> **INFORMATION SHOWN**
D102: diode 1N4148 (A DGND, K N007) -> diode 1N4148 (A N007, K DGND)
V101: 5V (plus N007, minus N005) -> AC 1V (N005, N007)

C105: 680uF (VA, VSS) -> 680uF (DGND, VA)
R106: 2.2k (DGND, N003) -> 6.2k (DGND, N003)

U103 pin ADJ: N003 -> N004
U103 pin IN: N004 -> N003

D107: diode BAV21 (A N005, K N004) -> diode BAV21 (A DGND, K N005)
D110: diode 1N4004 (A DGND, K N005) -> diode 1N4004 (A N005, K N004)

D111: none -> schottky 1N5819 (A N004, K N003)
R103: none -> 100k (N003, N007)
* * *
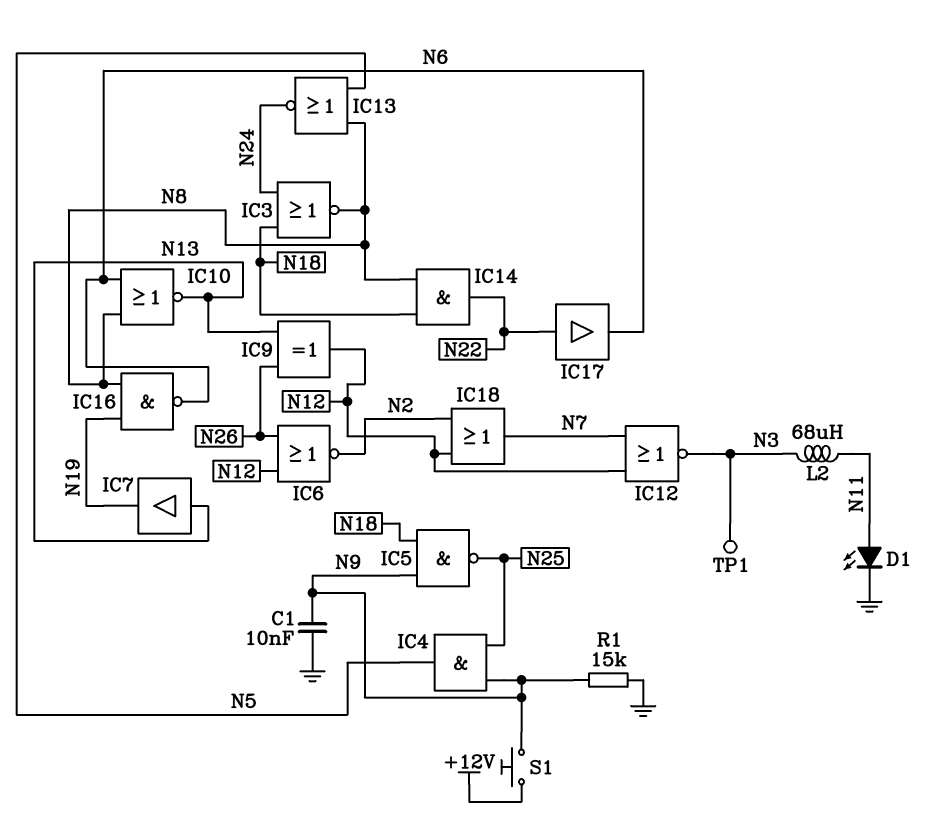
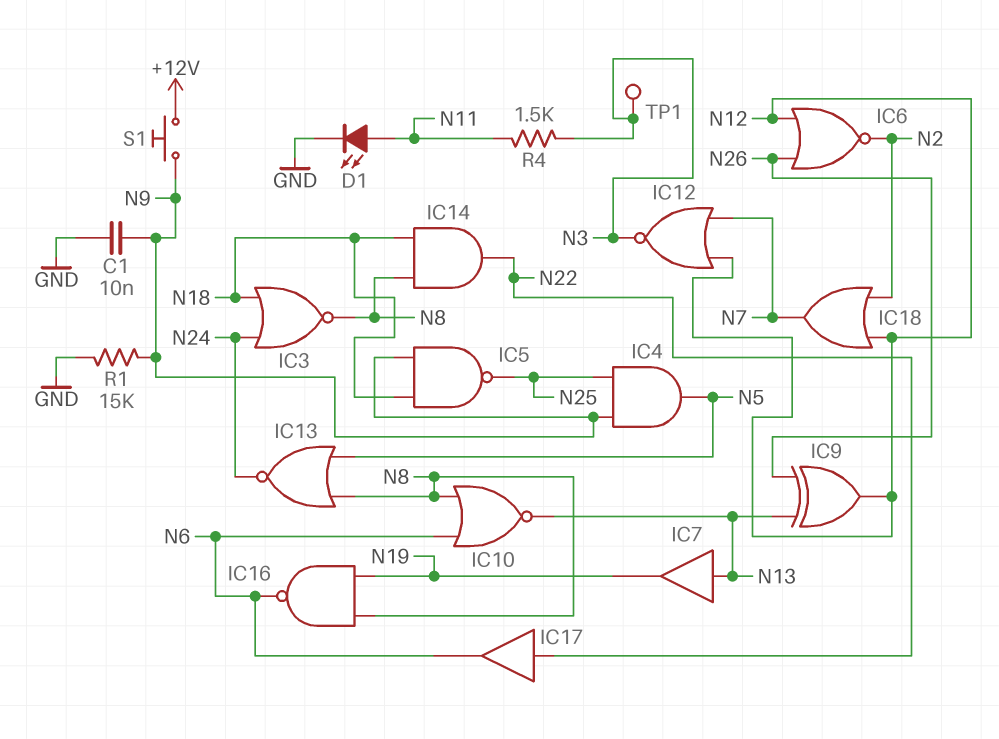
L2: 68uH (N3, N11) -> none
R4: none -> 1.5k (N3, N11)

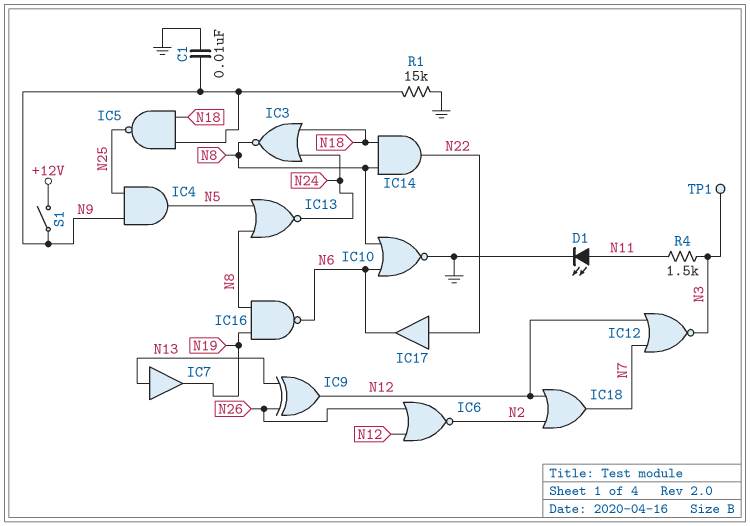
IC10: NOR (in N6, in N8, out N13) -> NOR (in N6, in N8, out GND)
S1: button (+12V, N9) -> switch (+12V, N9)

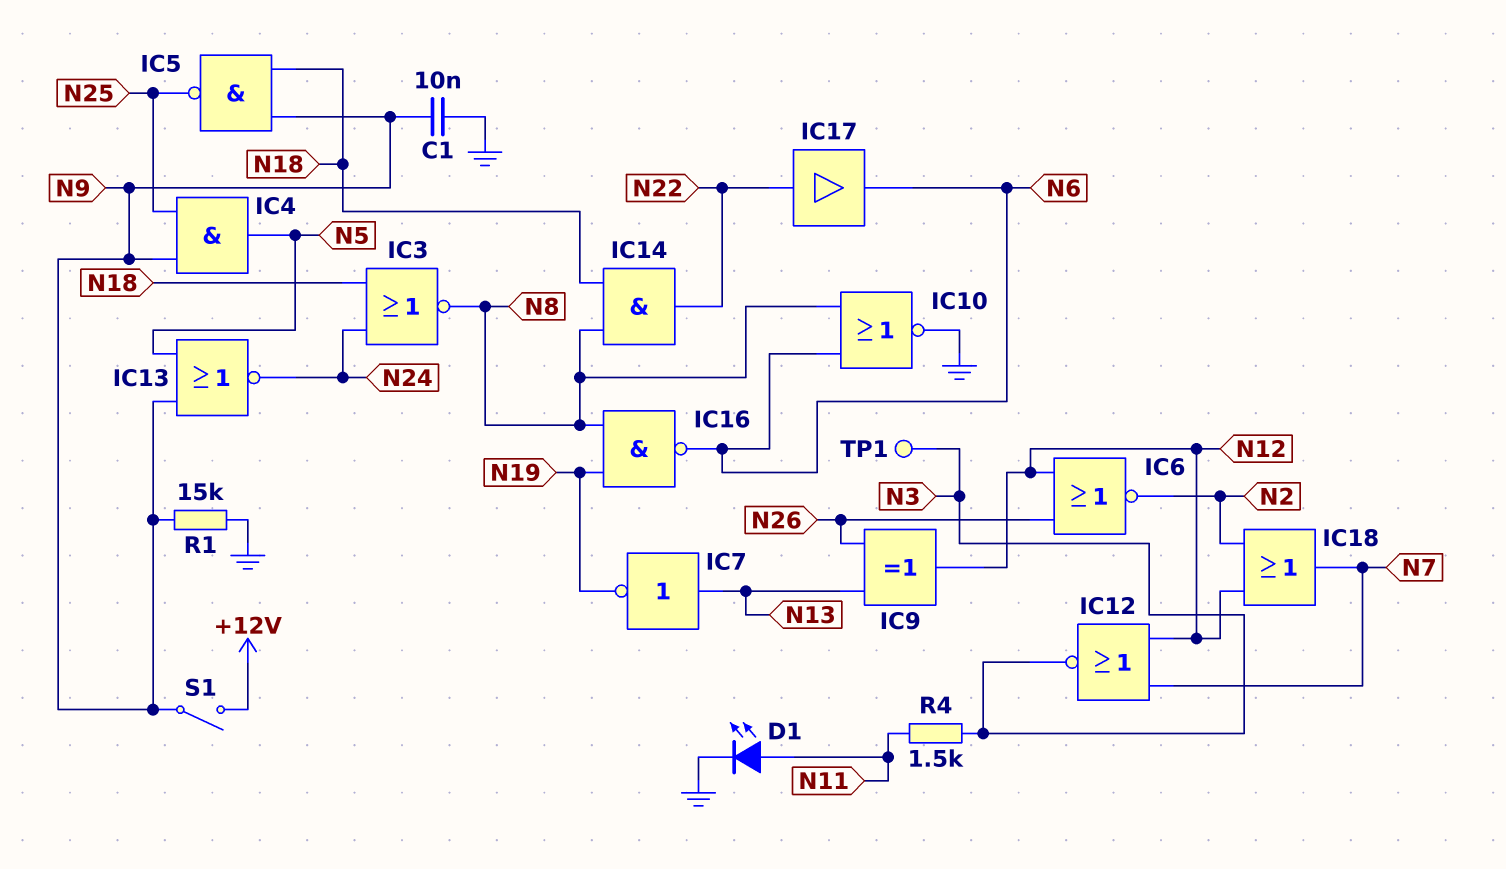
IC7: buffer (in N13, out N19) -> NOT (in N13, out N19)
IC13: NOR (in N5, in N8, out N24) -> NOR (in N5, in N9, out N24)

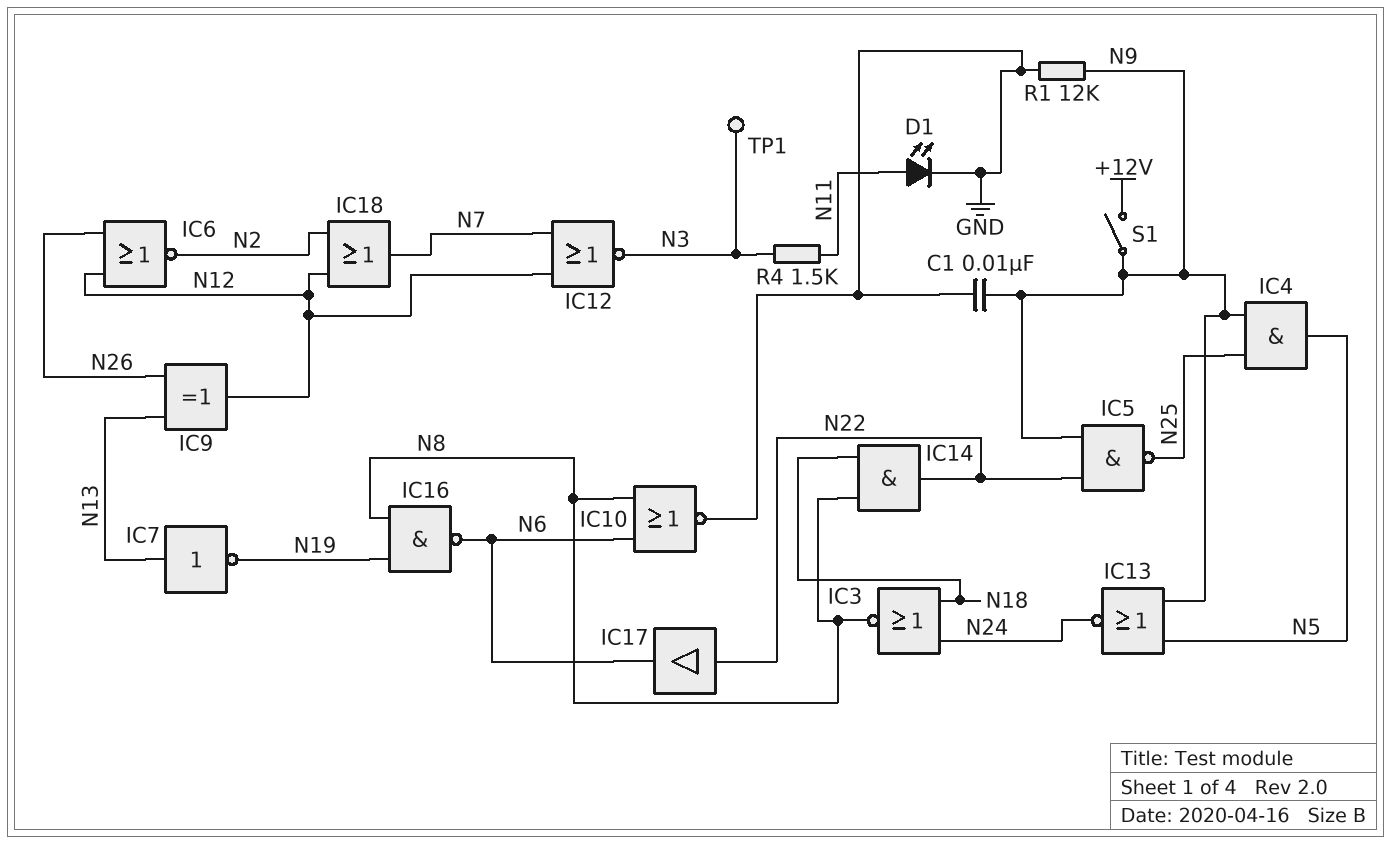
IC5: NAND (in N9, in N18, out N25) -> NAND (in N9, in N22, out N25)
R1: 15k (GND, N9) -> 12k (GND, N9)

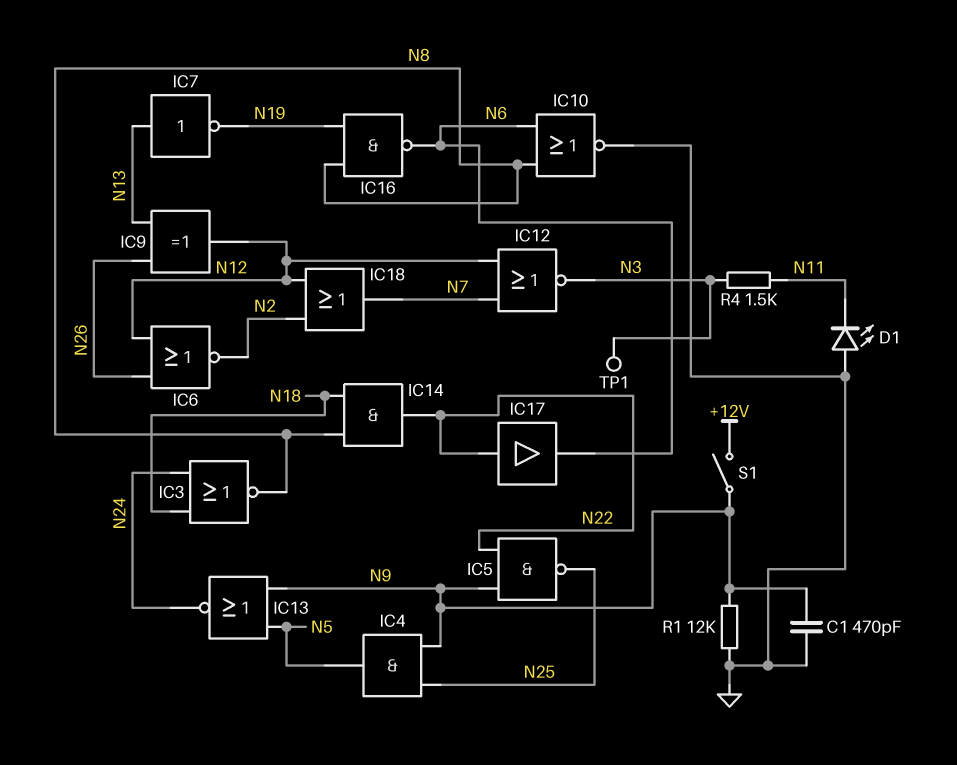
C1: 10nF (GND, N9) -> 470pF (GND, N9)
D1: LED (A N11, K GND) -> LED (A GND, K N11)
--
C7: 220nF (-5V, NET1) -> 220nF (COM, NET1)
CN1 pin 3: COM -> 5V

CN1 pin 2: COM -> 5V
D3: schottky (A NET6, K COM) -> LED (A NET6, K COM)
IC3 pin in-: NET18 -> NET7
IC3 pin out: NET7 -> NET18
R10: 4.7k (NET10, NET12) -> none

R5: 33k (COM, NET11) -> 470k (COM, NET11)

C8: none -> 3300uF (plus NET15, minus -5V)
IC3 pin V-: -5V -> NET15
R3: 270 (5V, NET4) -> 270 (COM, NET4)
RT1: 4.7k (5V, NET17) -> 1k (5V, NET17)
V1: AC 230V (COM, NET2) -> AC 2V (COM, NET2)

> **REQUIRED WORK**
In the entries above, find the line with "R4: none -> 1.5k (N3, N11)" and the line with "D1: LED (A N11, K GND) -> LED (A GND, K N11)". Write out exactly those two lines and every line between them, pictures excluded.

> **RESPONSE**
R4: none -> 1.5k (N3, N11)

IC10: NOR (in N6, in N8, out N13) -> NOR (in N6, in N8, out GND)
S1: button (+12V, N9) -> switch (+12V, N9)

IC7: buffer (in N13, out N19) -> NOT (in N13, out N19)
IC13: NOR (in N5, in N8, out N24) -> NOR (in N5, in N9, out N24)

IC5: NAND (in N9, in N18, out N25) -> NAND (in N9, in N22, out N25)
R1: 15k (GND, N9) -> 12k (GND, N9)

C1: 10nF (GND, N9) -> 470pF (GND, N9)
D1: LED (A N11, K GND) -> LED (A GND, K N11)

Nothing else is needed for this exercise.